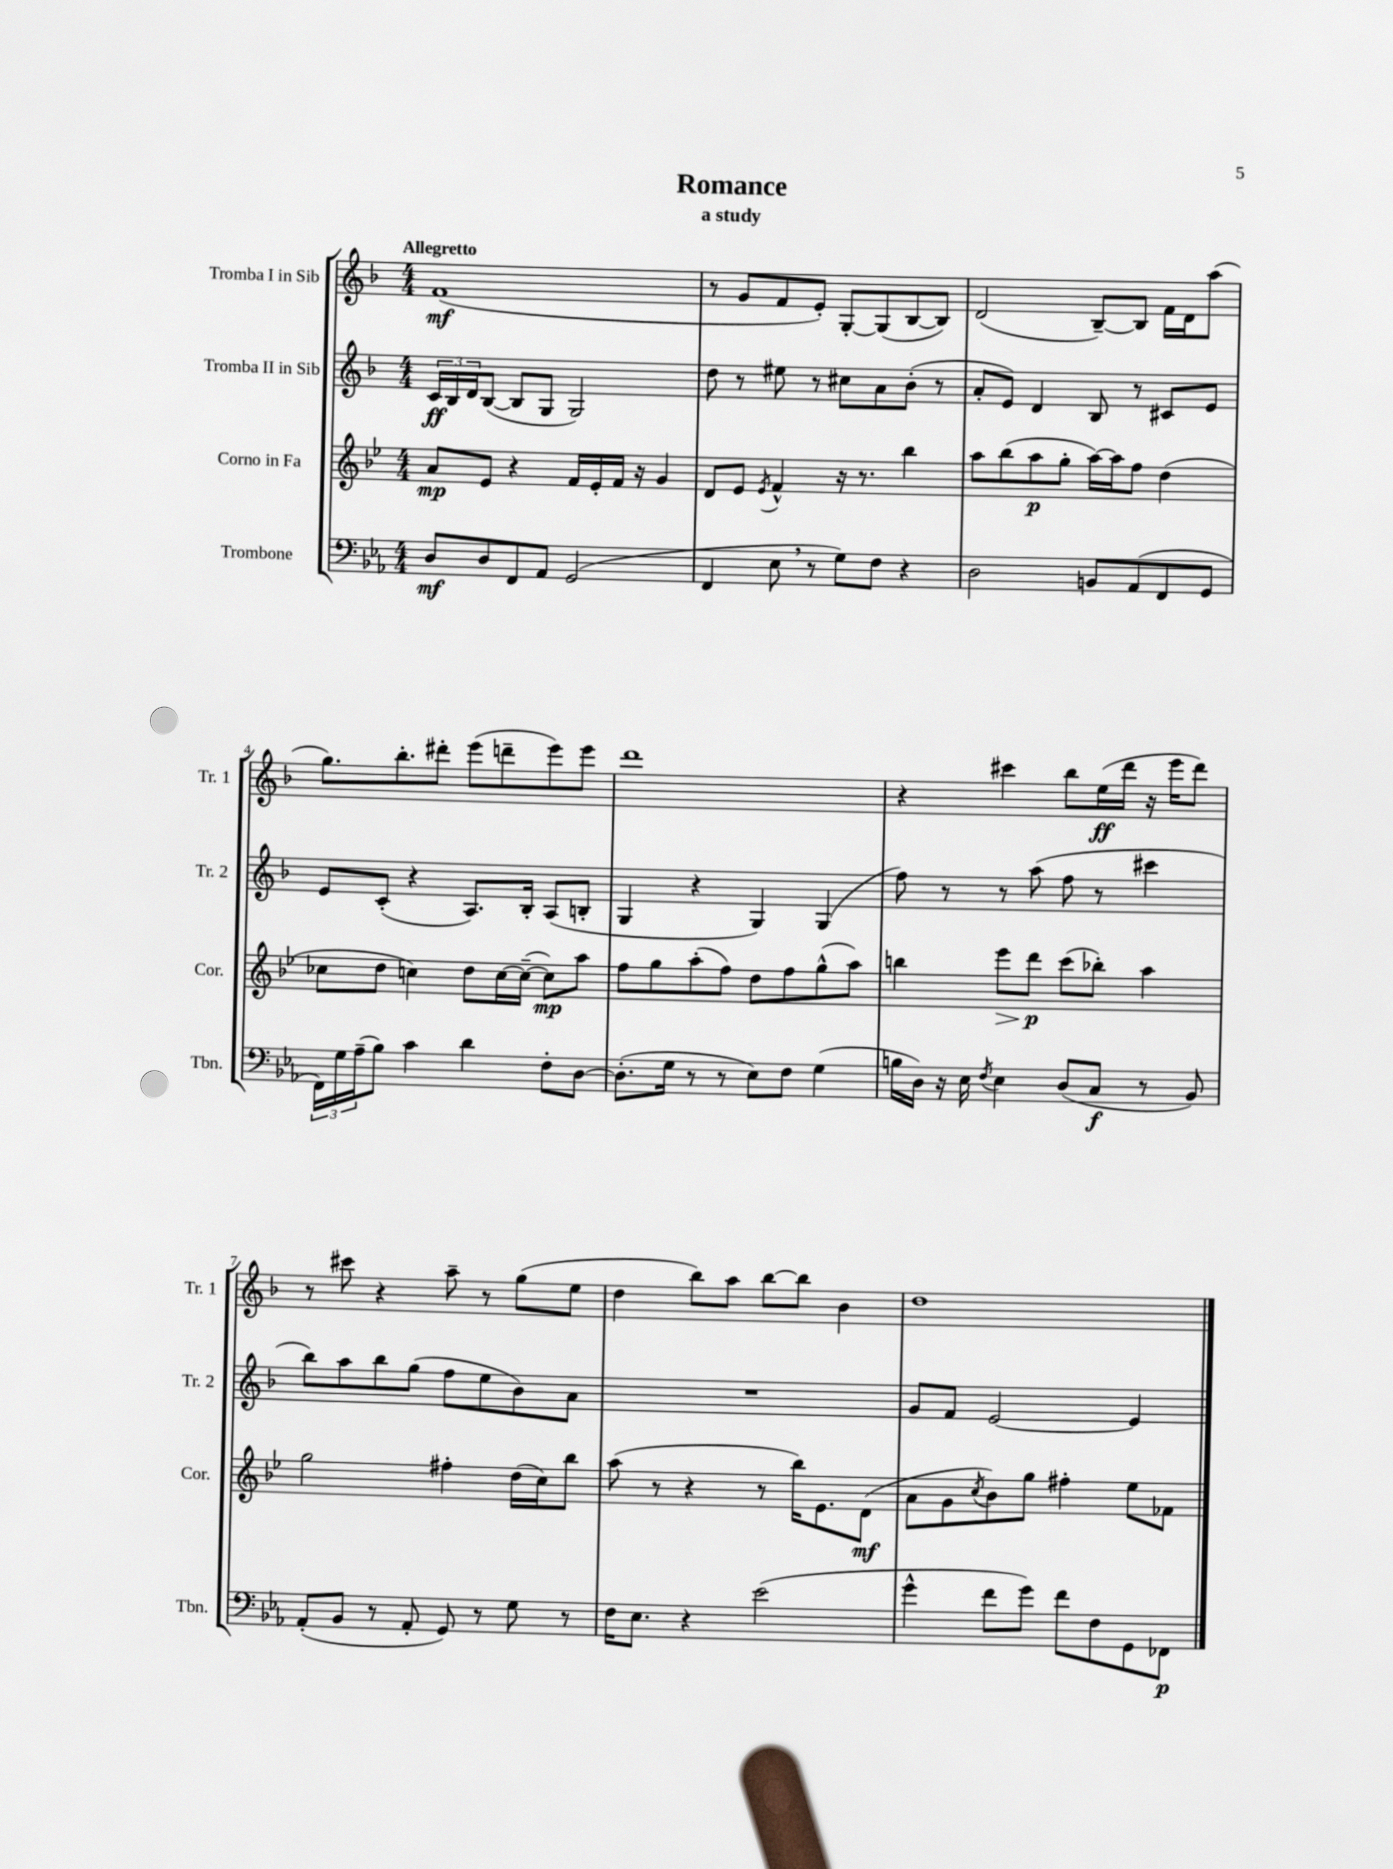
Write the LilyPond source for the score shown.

\header { title = "Romance" subtitle = "a study" }
<<
\new StaffGroup <<
\new Staff = "s0" \with { instrumentName = "Tromba I in Sib" shortInstrumentName = "Tr. 1" } {
    \clef treble \key f \major \numericTimeSignature \time 4/4 \tempo "Allegretto"
    f'1\mf( |
    r8 g'8 f'8 e'8-.) g8~-. g8( bes8~ bes8) |
    d'2( bes8~--) bes8 f'16 d'16 a''8( |
    g''8.) bes''8.-. dis'''8-. e'''8( d'''8-- e'''8) e'''8 |
    d'''1 |
    r4 cis'''4 bes''8 e''16\ff( d'''16 r16 e'''16 d'''8) |
    r8 cis'''8 r4 a''8-- r8 g''8( e''8 |
    d''4 bes''8) a''8 bes''8~ bes''8 bes'4 |
    d''1 \bar "|." |
}
\new Staff = "s1" \with { instrumentName = "Tromba II in Sib" shortInstrumentName = "Tr. 2" } {
    \clef treble \key f \major \numericTimeSignature \time 4/4
    \tuplet 3/2 { c'16\ff bes16 d'16 } bes8~( bes8 g8 g2) |
    d''8 r8 eis''8 r8 cis''8 a'8 bes'8-.( r8 |
    a'8-. e'8) d'4 bes8 r8 cis'8 e'8 |
    e'8 c'8-.( r4 a8.) bes16-. a8( b8-. |
    g4 r4 g4) g4( |
    f''8) r8 r8 a''8( f''8 r8 cis'''4 |
    bes''8) a''8 bes''8 g''8( f''8 e''8 bes'8) a'8 |
    R1 |
    g'8 f'8 e'2~ e'4 \bar "|." |
}
\new Staff = "s2" \with { instrumentName = "Corno in Fa" shortInstrumentName = "Cor." } {
    \clef treble \key bes \major \numericTimeSignature \time 4/4
    a'8\mp ees'8 r4 f'16 ees'16-. f'16 r16 g'4 |
    d'8 ees'8 \acciaccatura { ees'8 } f'4-^ r16 r8. bes''4 |
    a''8 bes''8( a''8\p g''8-. a''16~) a''16 f''8 d''4( |
    ces''8 d''8 c''4) d''8 c''16~ c''16~--( c''8\mp) a''8 |
    f''8 g''8 a''8-.( f''8) d''8 f''8 g''8-^( a''8) |
    b''4 ees'''8\> d'''8\p\! c'''8( bes''8-.) a''4 |
    g''2 fis''4-. d''16( c''16) bes''8 |
    a''8( r8 r4 r8 bes''16) ees'8. d'8\mf( |
    a'8 g'8 \acciaccatura { c''8 } bes'8) g''8 fis''4-. ees''8 fes'8 \bar "|." |
}
\new Staff = "s3" \with { instrumentName = "Trombone" shortInstrumentName = "Tbn." } {
    \clef bass \key ees \major \numericTimeSignature \time 4/4
    d8\mf d8 f,8 aes,8 g,2( |
    f,4 ees8 \breathe r8 g8) f8 r4 |
    d2 b,8 aes,8( f,8 g,8 |
    \tuplet 3/2 { f,16) g16 aes16--( } bes8) c'4 d'4 f8-. d8~ |
    d8.-.( g16 r8 r8 ees8) f8 g4( |
    b16 d16) r16 ees16 \acciaccatura { f8 } ees4 d8( c8\f r8 bes,8) |
    aes,8-.( bes,8 r8 aes,8-. g,8) r8 g8 r8 |
    f16 ees8. r4 ees'2( |
    g'4-^ f'8 g'8) f'8 f8 g,8 fes,8\p \bar "|." |
}
>>
>>
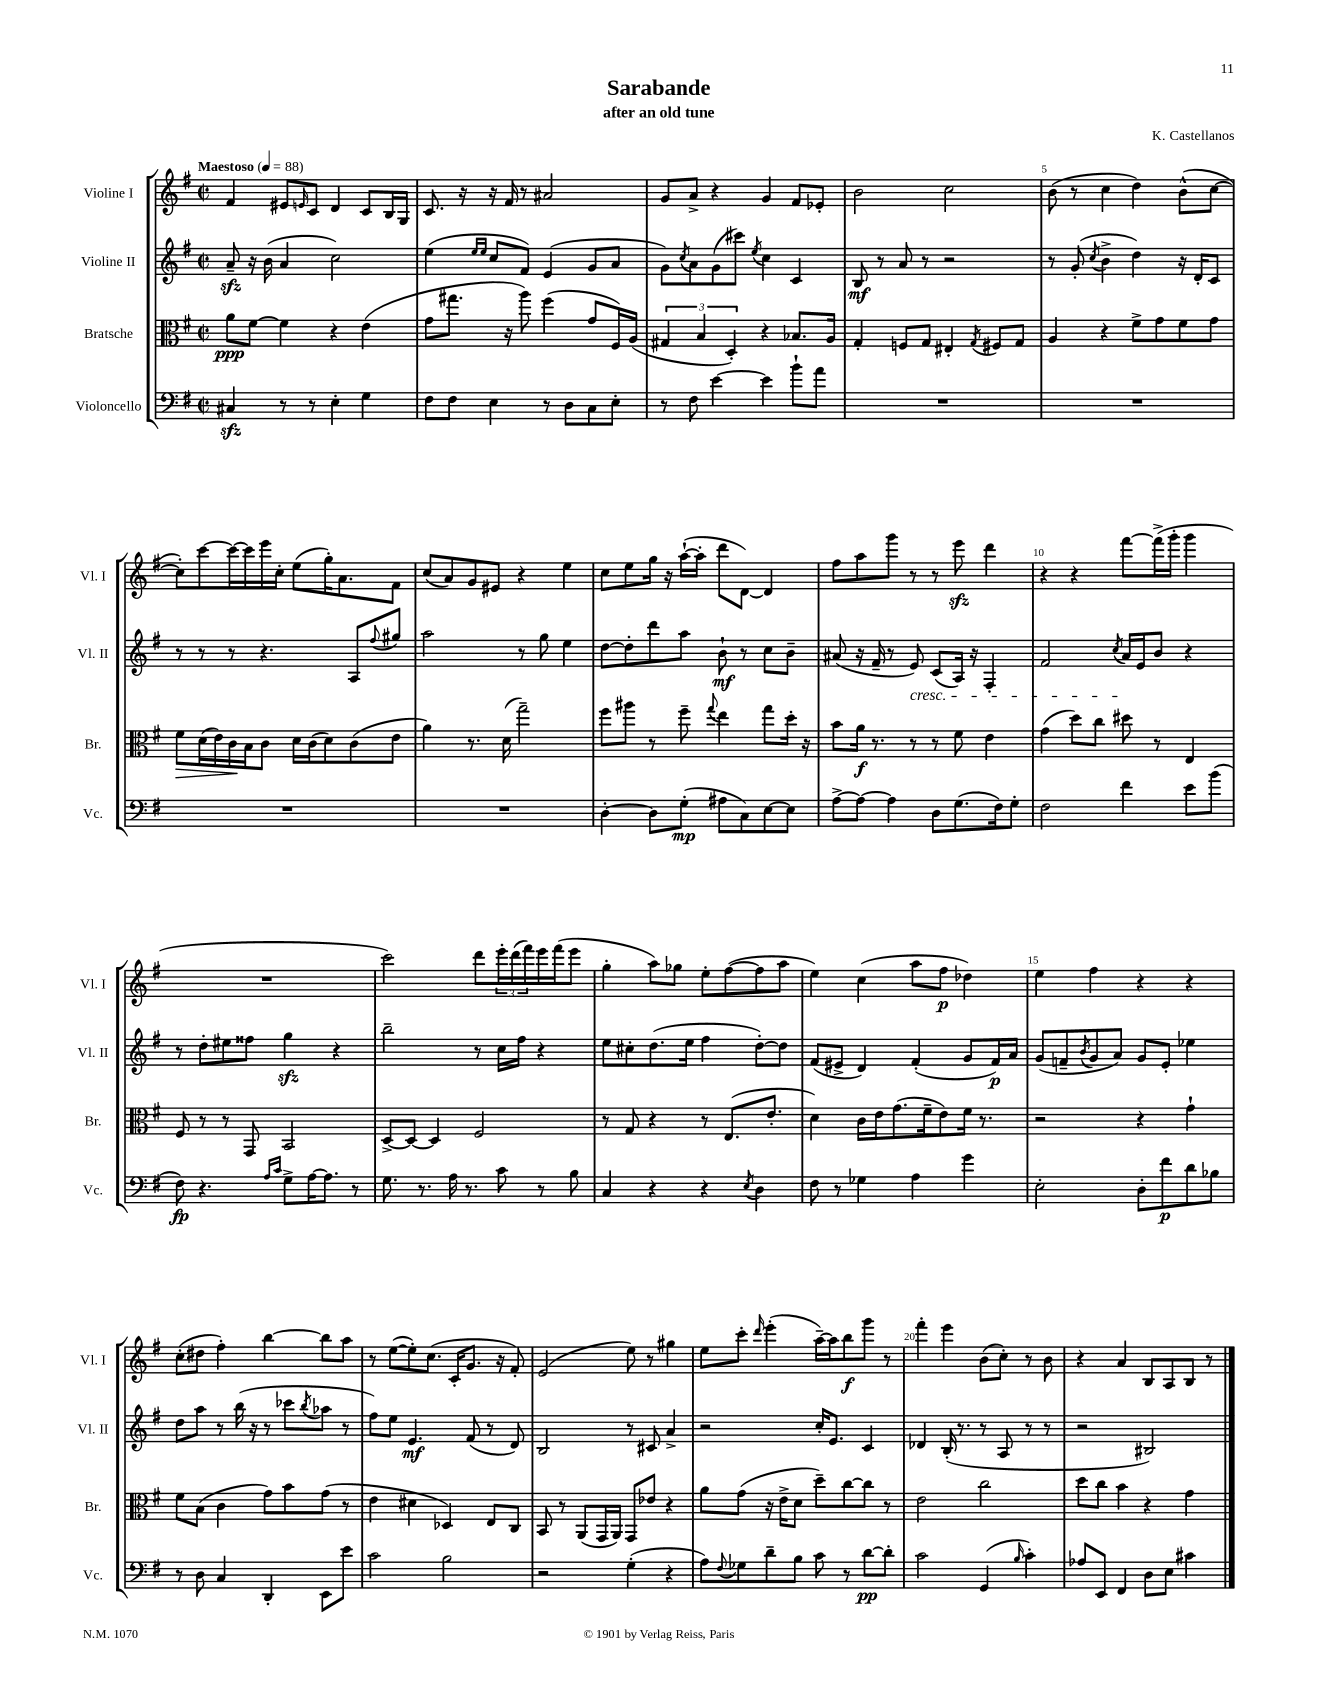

» **Exercise details**
List each line of the records that contains the string "Tromba", treating uppercase and lowercase as different.

» **Output for this exercise**
\new Staff = "s0" \with { instrumentName = "Tromba I in Sib" shortInstrumentName = "Tr. 1" } {
\new Staff = "s1" \with { instrumentName = "Tromba II in Sib" shortInstrumentName = "Tr. 2" } {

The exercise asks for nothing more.